[Collected data entries]
--
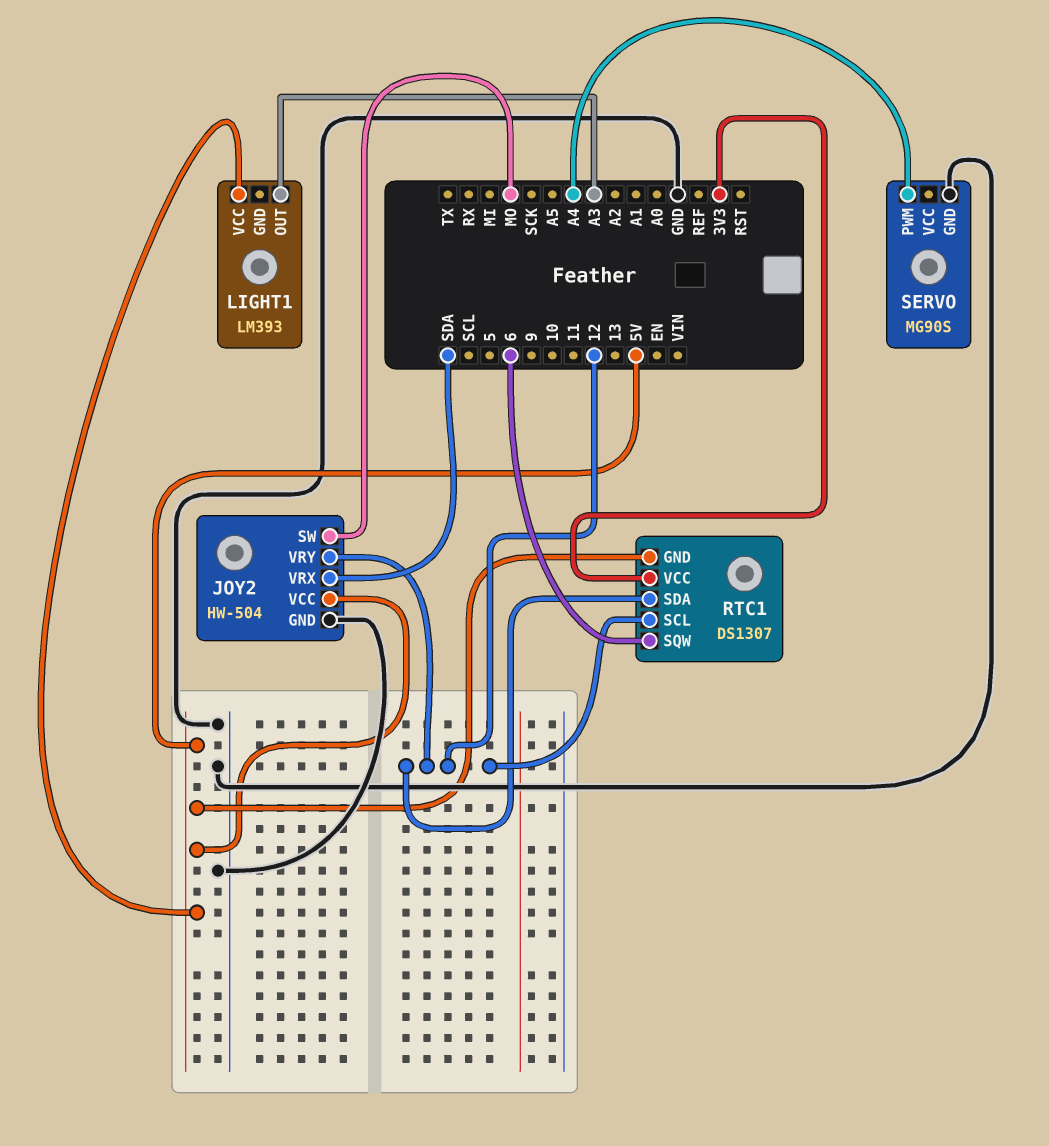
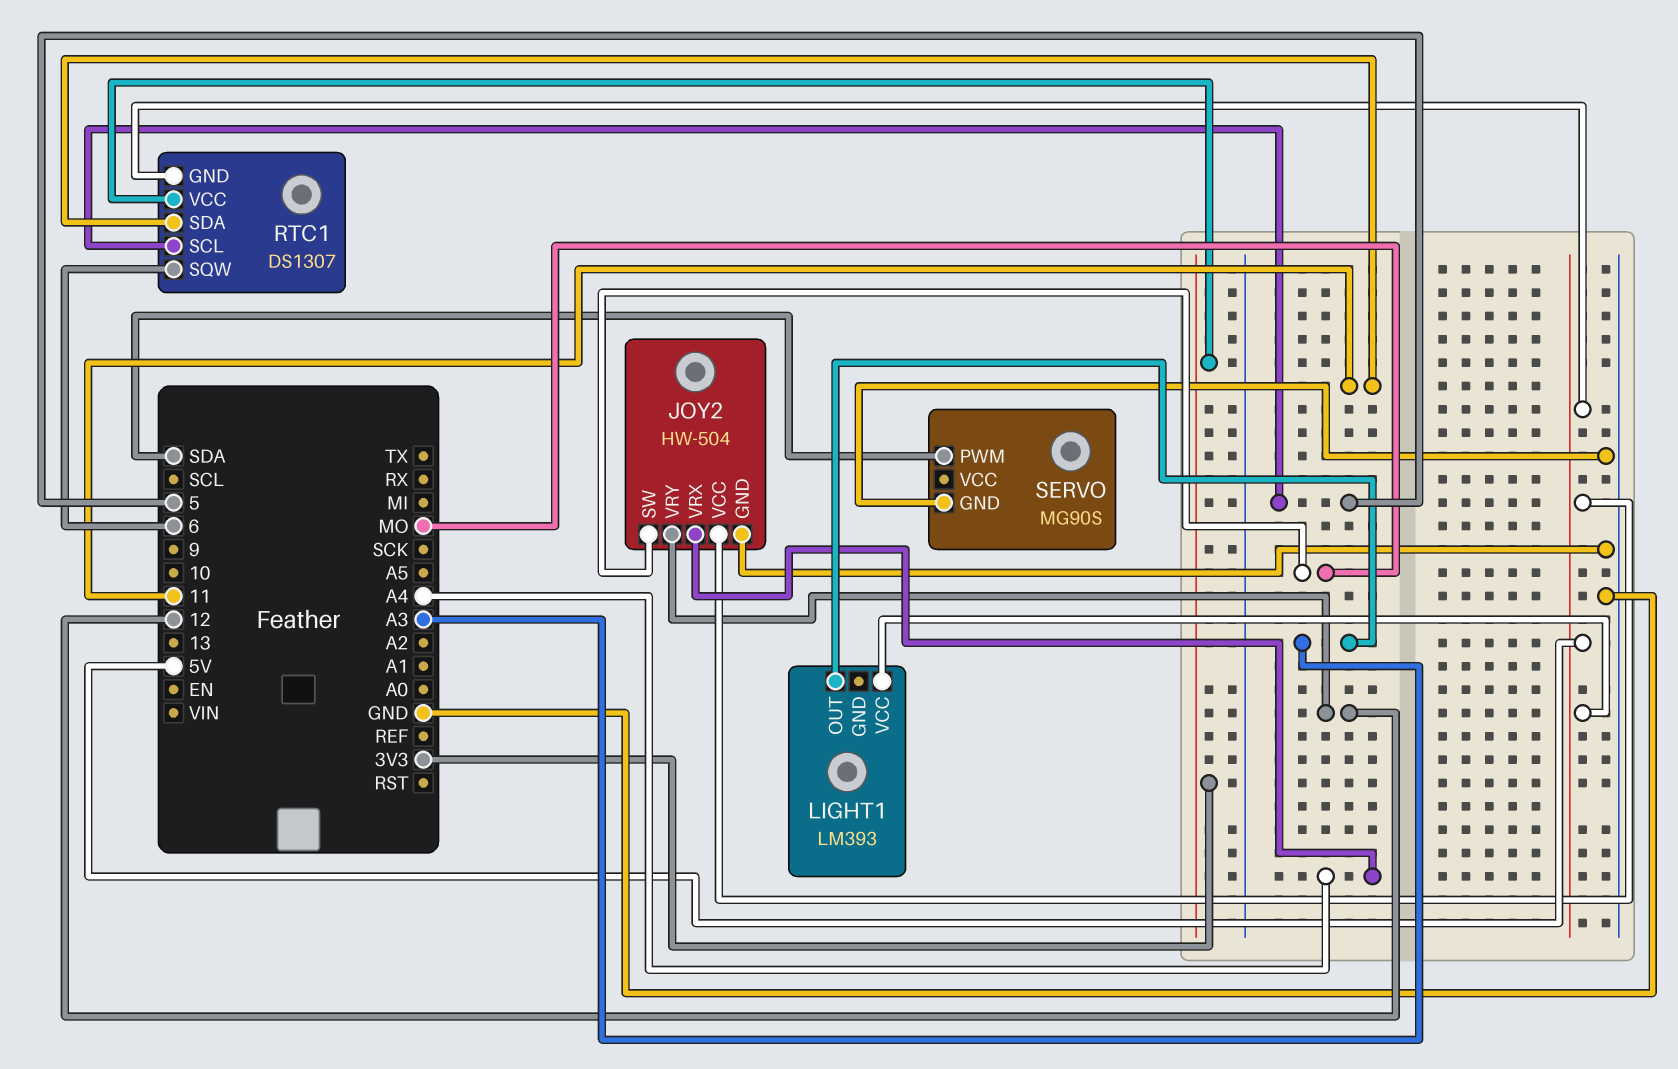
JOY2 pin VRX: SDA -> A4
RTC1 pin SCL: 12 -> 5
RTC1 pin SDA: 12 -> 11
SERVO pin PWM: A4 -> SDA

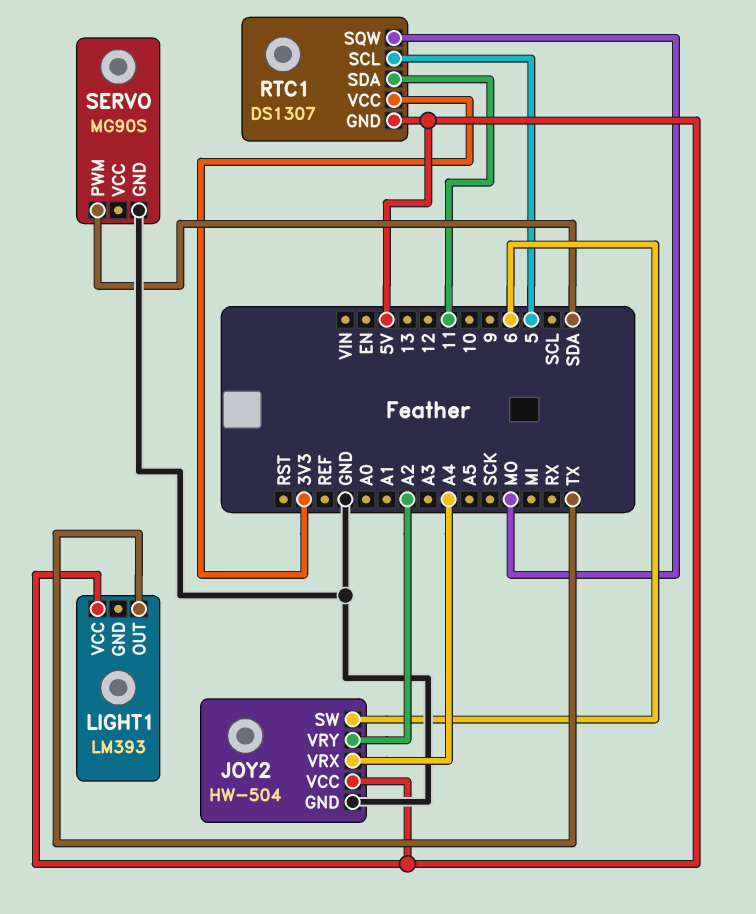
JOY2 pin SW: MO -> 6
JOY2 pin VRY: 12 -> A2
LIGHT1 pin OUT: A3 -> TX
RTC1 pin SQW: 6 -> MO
--
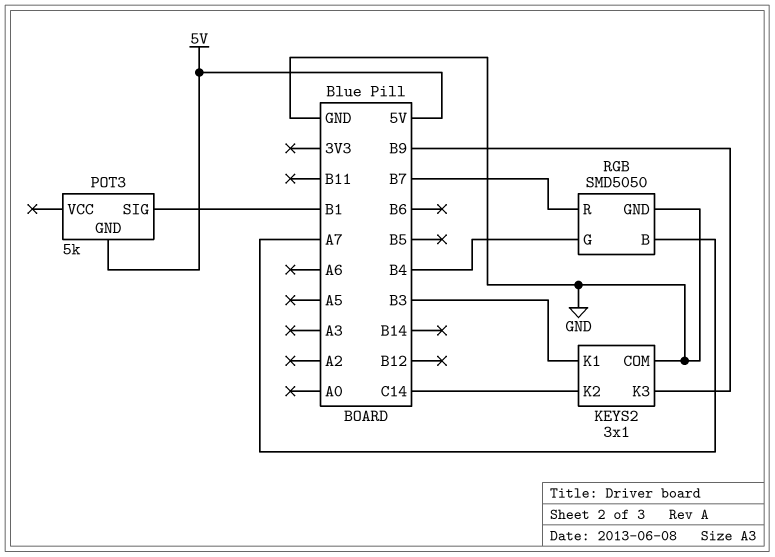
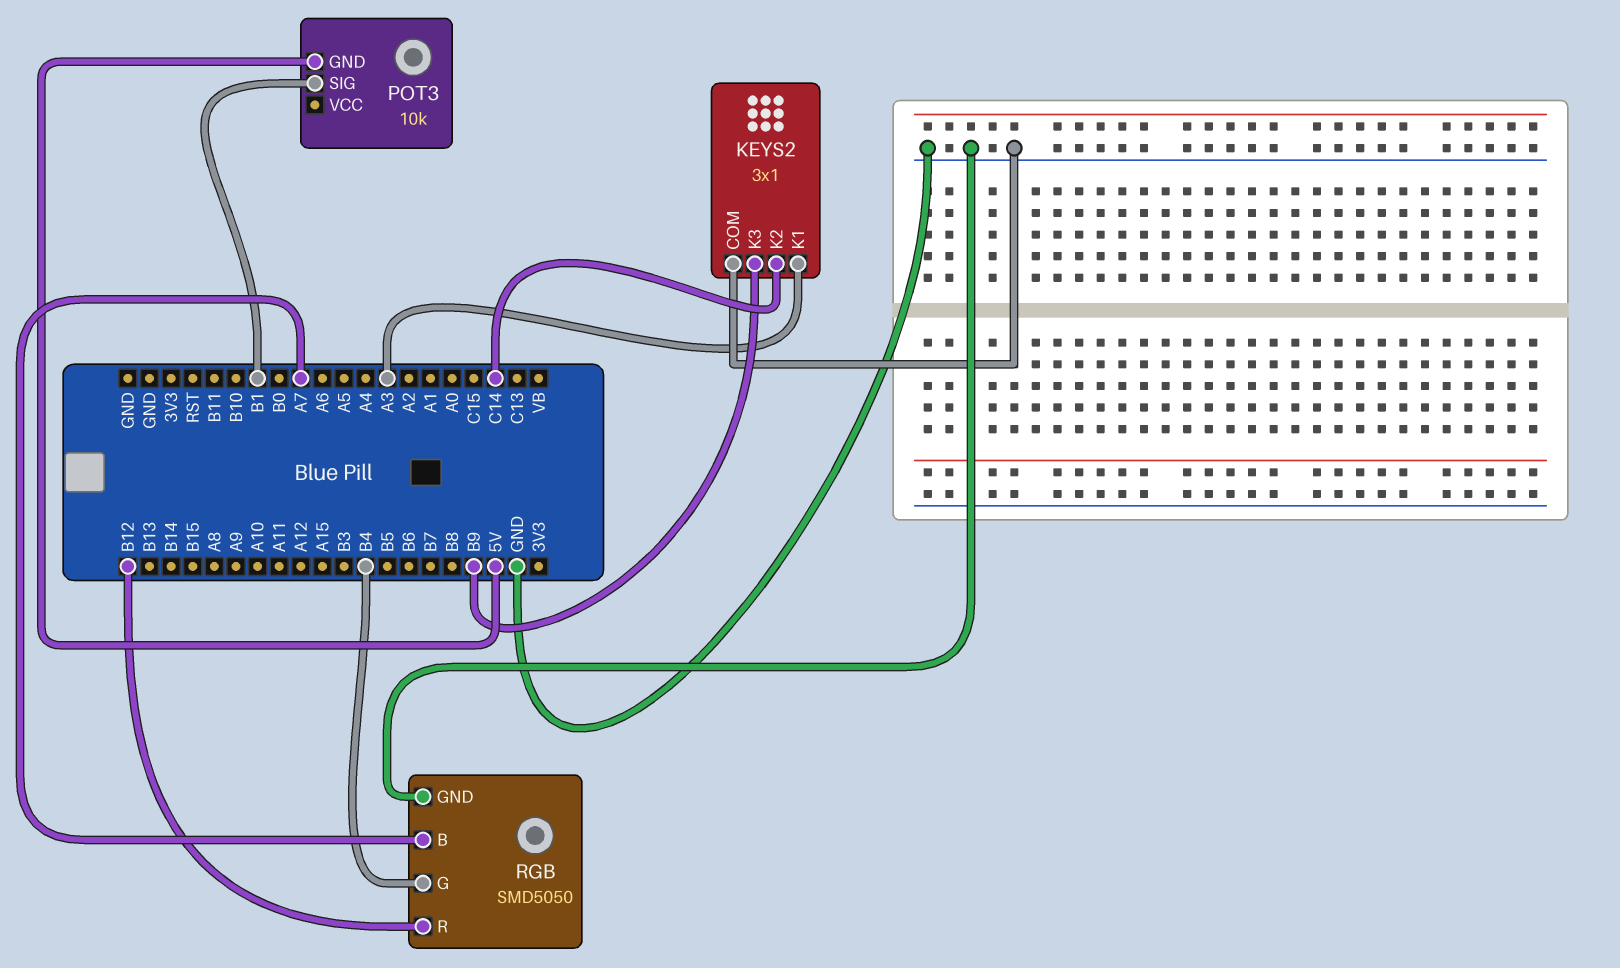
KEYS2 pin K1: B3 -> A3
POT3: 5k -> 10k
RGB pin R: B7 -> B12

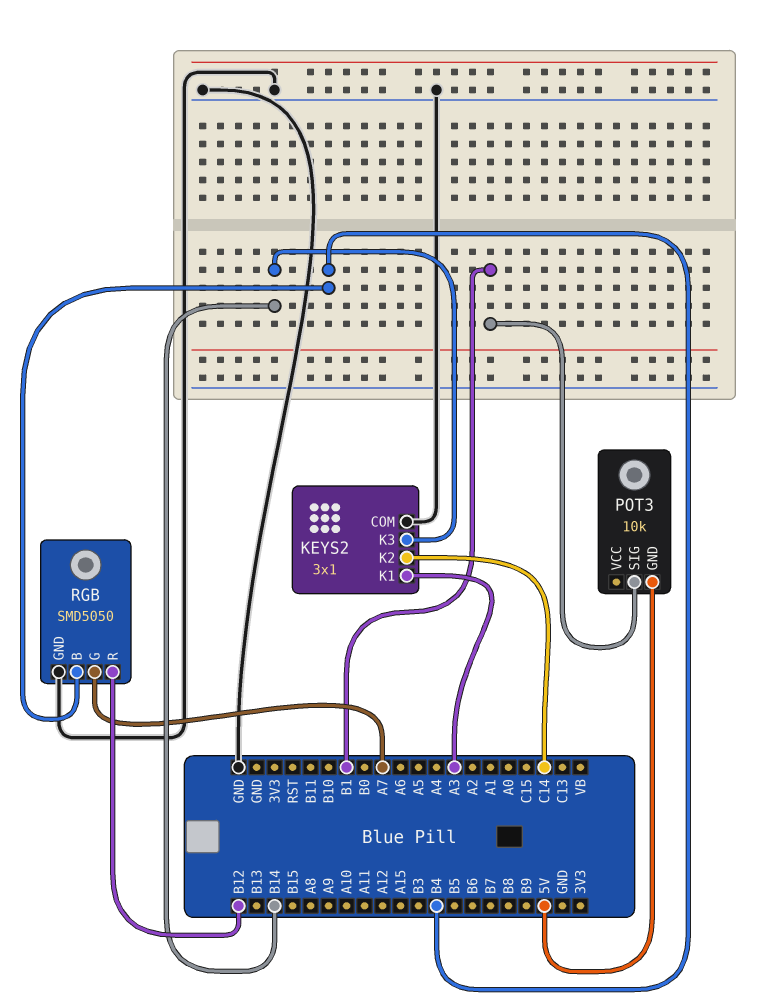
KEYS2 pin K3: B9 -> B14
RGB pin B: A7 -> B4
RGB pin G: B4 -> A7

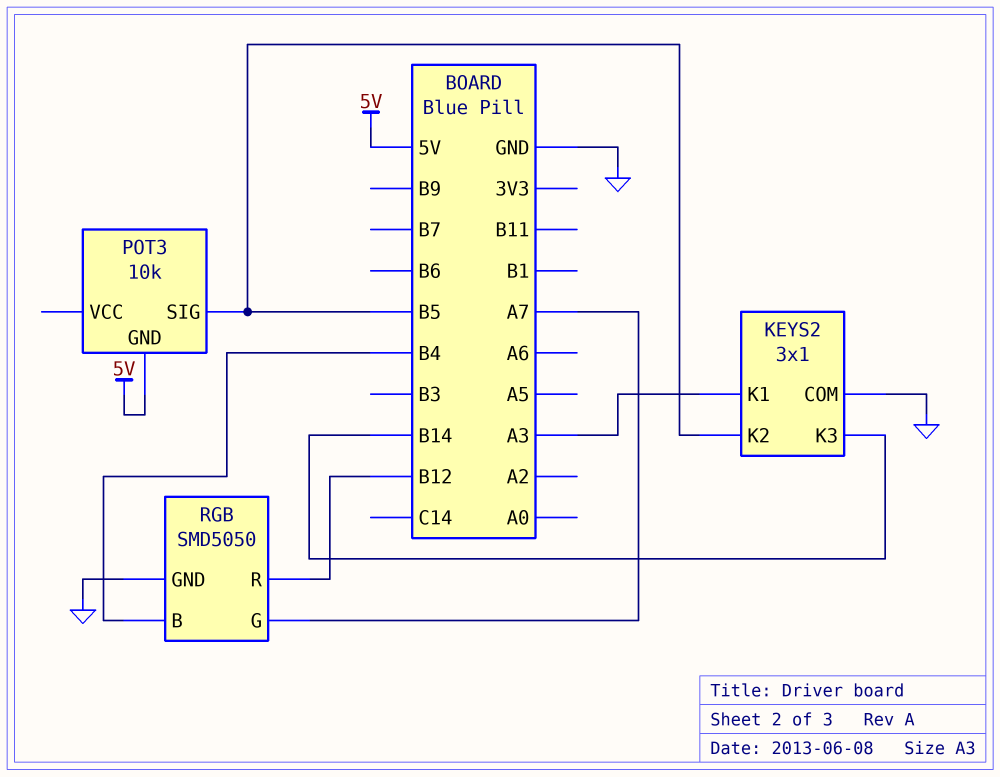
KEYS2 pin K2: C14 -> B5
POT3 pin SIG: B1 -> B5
--
• The task: Copy only what runs above from the line containing "RGB pin R: B7 -> B12" through the line containing "POT3 pin SIG: B1 -> B5", exactly. Leave out the pictures.

• Your response:
RGB pin R: B7 -> B12

KEYS2 pin K3: B9 -> B14
RGB pin B: A7 -> B4
RGB pin G: B4 -> A7

KEYS2 pin K2: C14 -> B5
POT3 pin SIG: B1 -> B5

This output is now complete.